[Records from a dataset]
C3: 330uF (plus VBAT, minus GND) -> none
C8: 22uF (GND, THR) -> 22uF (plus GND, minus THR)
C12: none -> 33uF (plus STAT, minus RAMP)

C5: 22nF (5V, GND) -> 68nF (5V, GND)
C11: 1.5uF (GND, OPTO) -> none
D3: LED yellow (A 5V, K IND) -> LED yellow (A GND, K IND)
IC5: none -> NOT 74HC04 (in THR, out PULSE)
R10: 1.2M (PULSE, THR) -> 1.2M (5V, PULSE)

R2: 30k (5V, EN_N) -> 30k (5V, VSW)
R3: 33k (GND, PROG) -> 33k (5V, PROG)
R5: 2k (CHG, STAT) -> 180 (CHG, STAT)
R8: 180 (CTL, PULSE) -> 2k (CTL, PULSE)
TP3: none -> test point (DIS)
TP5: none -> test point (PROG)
---
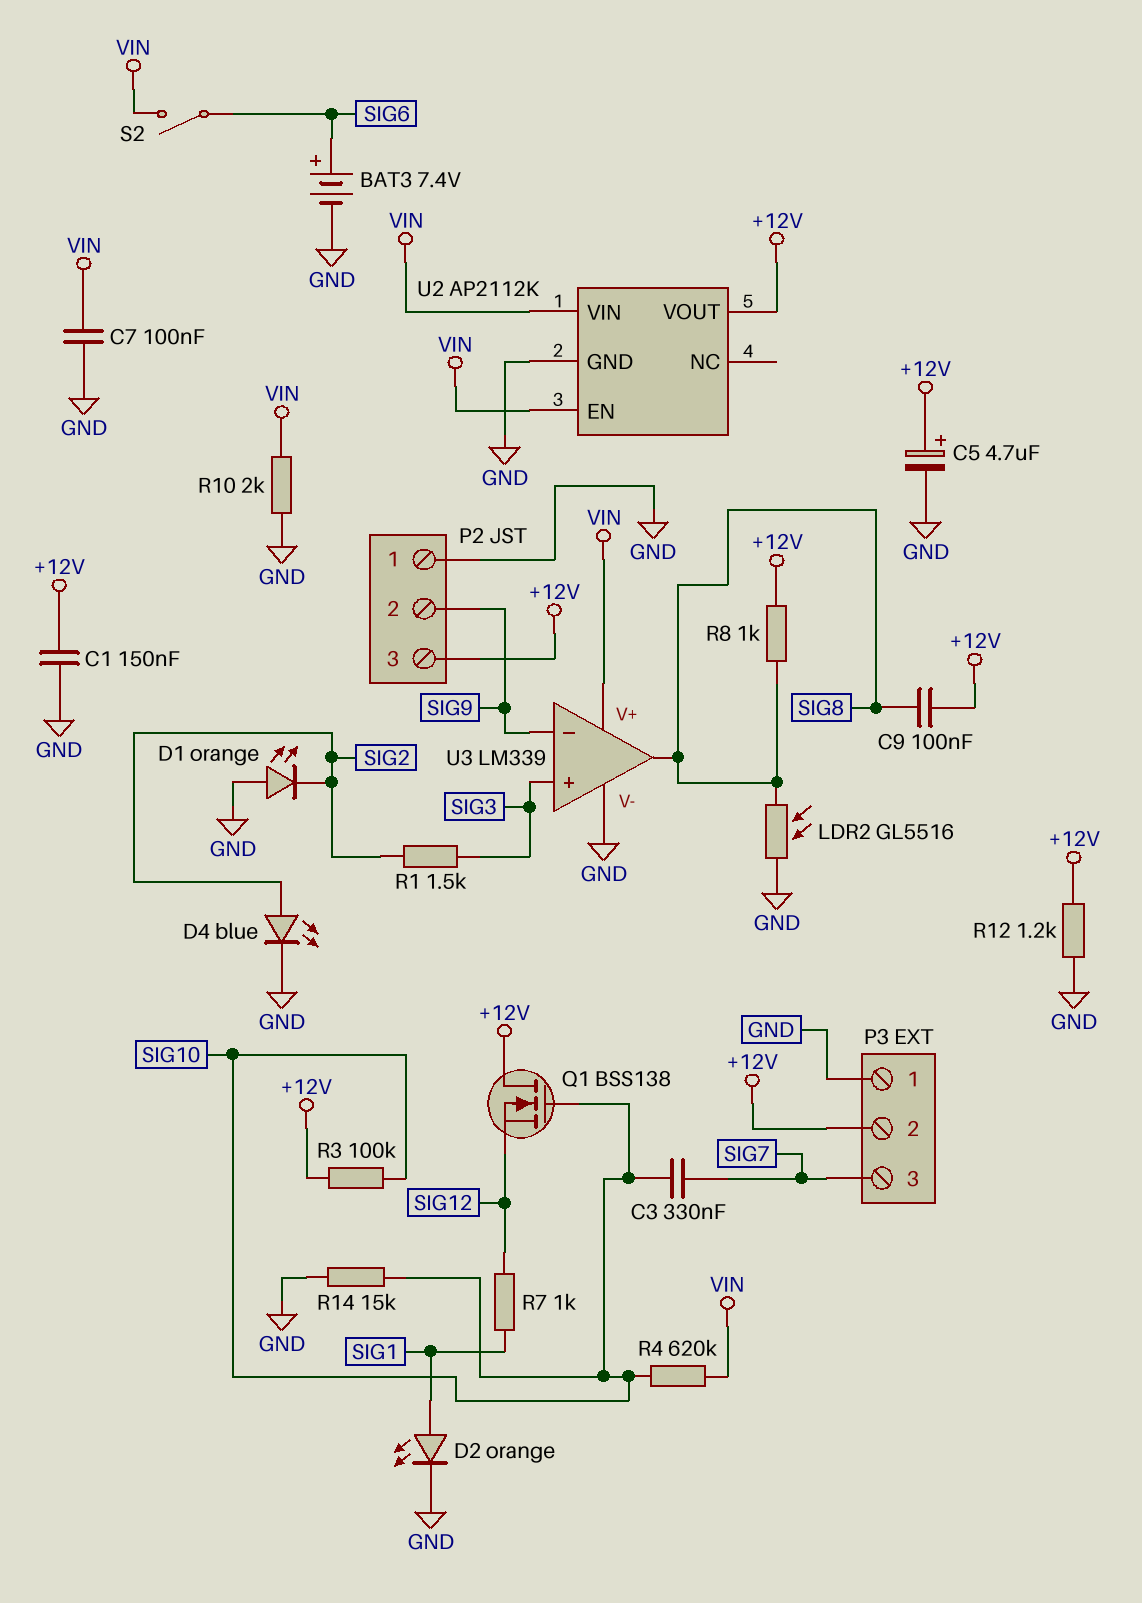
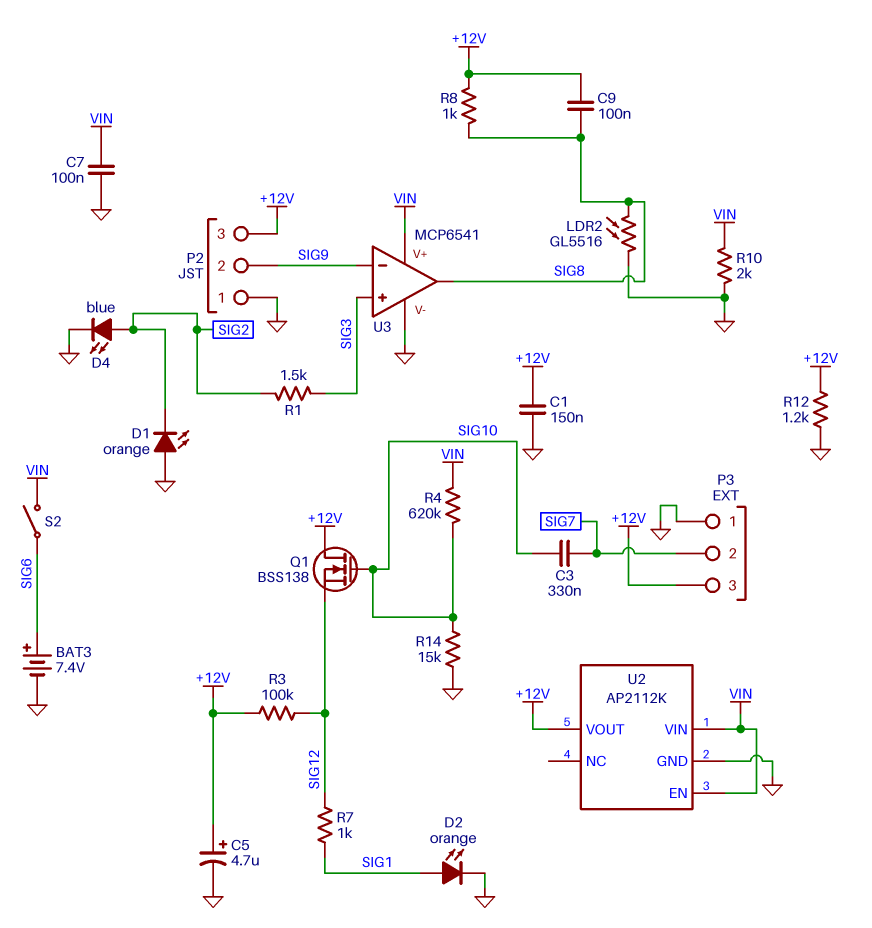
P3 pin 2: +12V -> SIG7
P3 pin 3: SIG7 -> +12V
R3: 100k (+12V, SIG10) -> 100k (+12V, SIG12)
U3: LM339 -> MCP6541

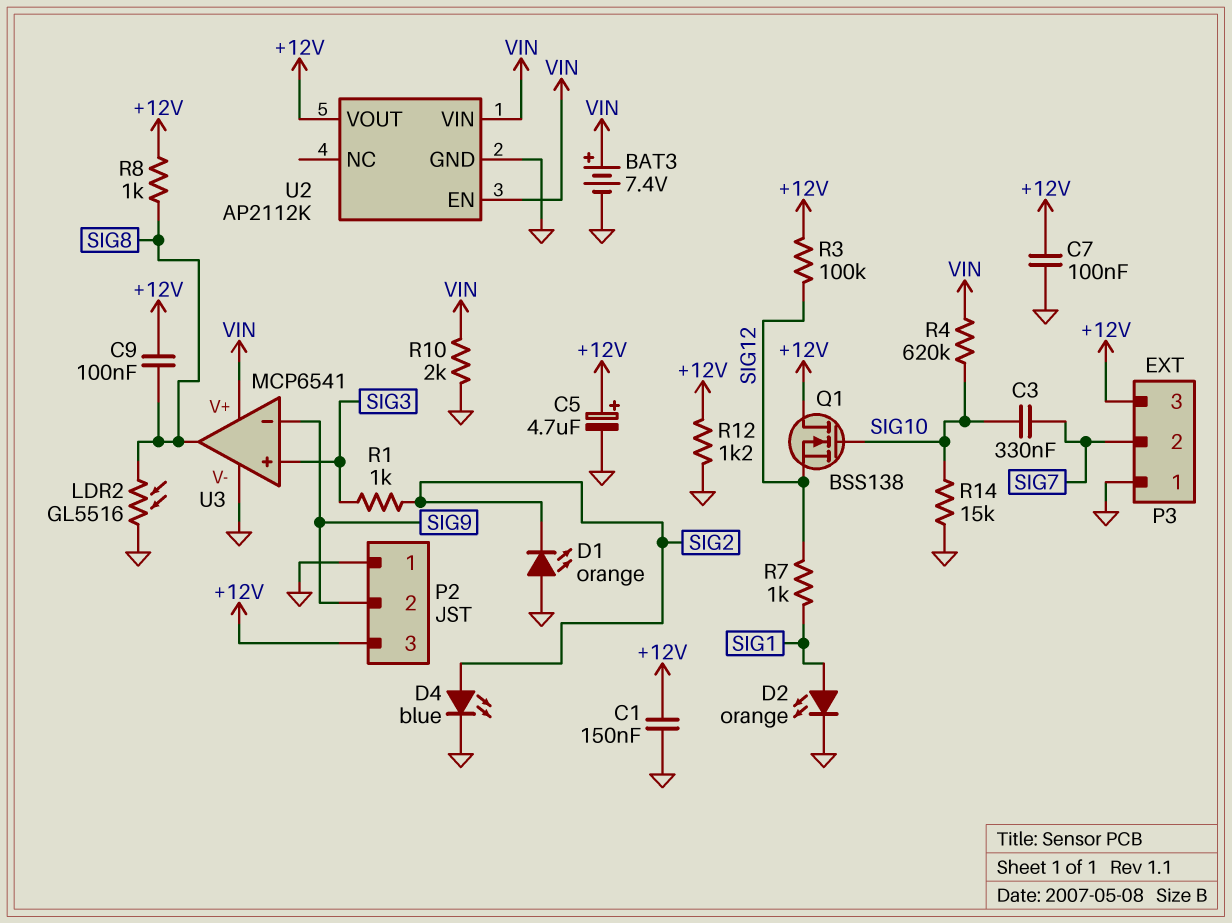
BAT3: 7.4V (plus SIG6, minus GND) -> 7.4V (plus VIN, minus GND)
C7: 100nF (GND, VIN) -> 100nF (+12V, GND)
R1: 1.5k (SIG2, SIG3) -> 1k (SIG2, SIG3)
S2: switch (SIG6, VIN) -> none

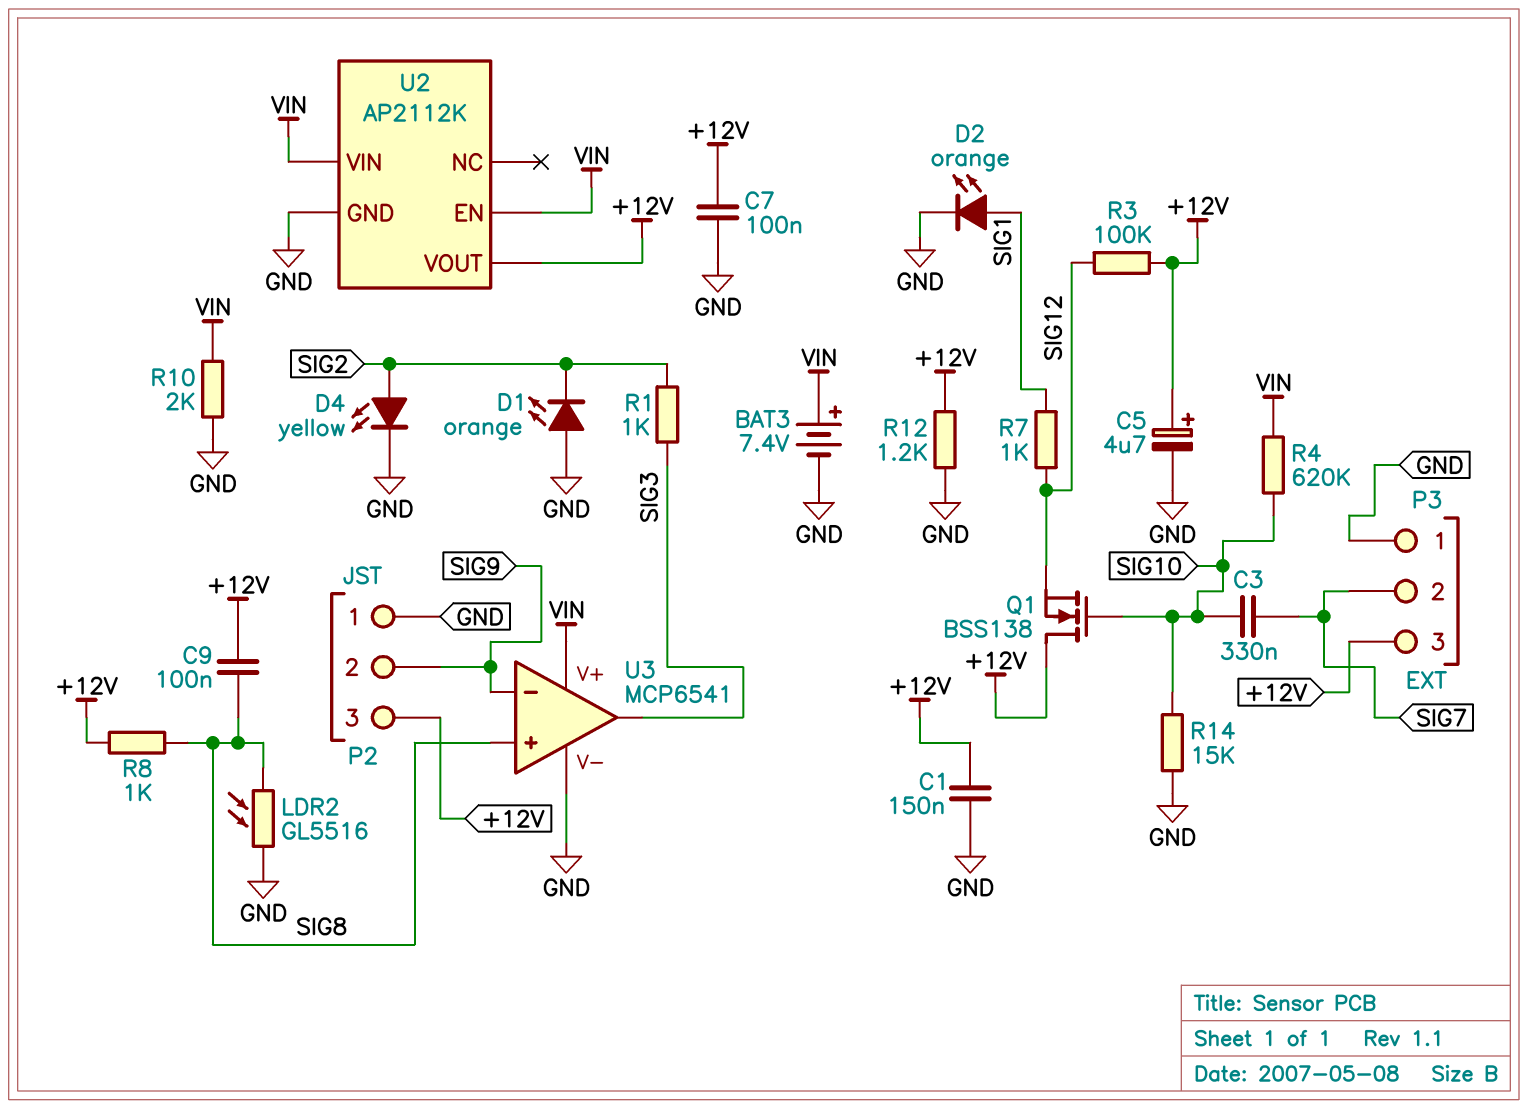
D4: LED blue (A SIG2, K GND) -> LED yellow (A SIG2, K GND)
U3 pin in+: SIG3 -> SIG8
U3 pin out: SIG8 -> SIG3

▸ WORK REQUIRED: Using the records above, gather all lines where the string "plus" is present.

▸ OUTPUT FOR THIS TASK:
C3: 330uF (plus VBAT, minus GND) -> none
C8: 22uF (GND, THR) -> 22uF (plus GND, minus THR)
C12: none -> 33uF (plus STAT, minus RAMP)
BAT3: 7.4V (plus SIG6, minus GND) -> 7.4V (plus VIN, minus GND)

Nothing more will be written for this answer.